:: GIVEN RECORDS ::

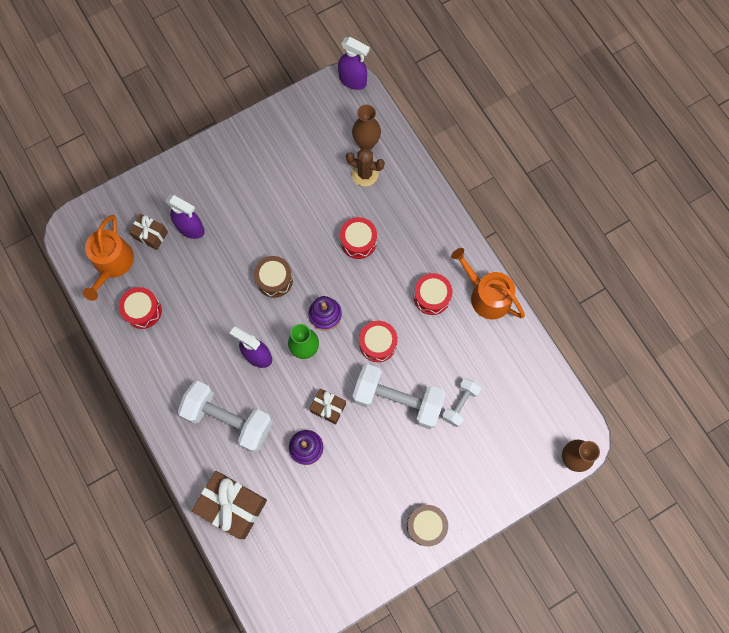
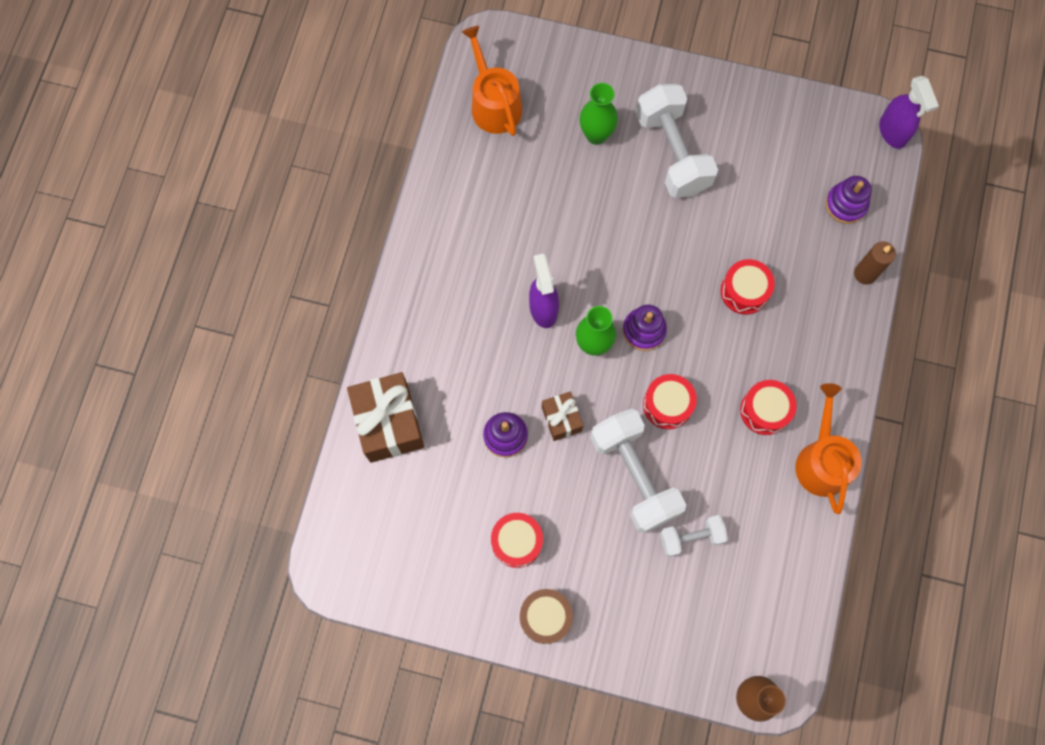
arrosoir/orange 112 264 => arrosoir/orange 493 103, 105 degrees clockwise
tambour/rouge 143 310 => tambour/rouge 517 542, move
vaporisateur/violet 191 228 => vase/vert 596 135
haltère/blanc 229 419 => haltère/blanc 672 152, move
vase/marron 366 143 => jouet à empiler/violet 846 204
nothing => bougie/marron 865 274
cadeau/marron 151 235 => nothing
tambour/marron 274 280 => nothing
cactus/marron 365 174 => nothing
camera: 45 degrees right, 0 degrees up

:: EXERCISE AIM ::
What do the lines from the one with "tambour/rouge 143 310" through the last line of the entries say? Print them word for word, both ends included, and nothing else.

:: WORKED SOLUTION ::
tambour/rouge 143 310 => tambour/rouge 517 542, move
vaporisateur/violet 191 228 => vase/vert 596 135
haltère/blanc 229 419 => haltère/blanc 672 152, move
vase/marron 366 143 => jouet à empiler/violet 846 204
nothing => bougie/marron 865 274
cadeau/marron 151 235 => nothing
tambour/marron 274 280 => nothing
cactus/marron 365 174 => nothing
camera: 45 degrees right, 0 degrees up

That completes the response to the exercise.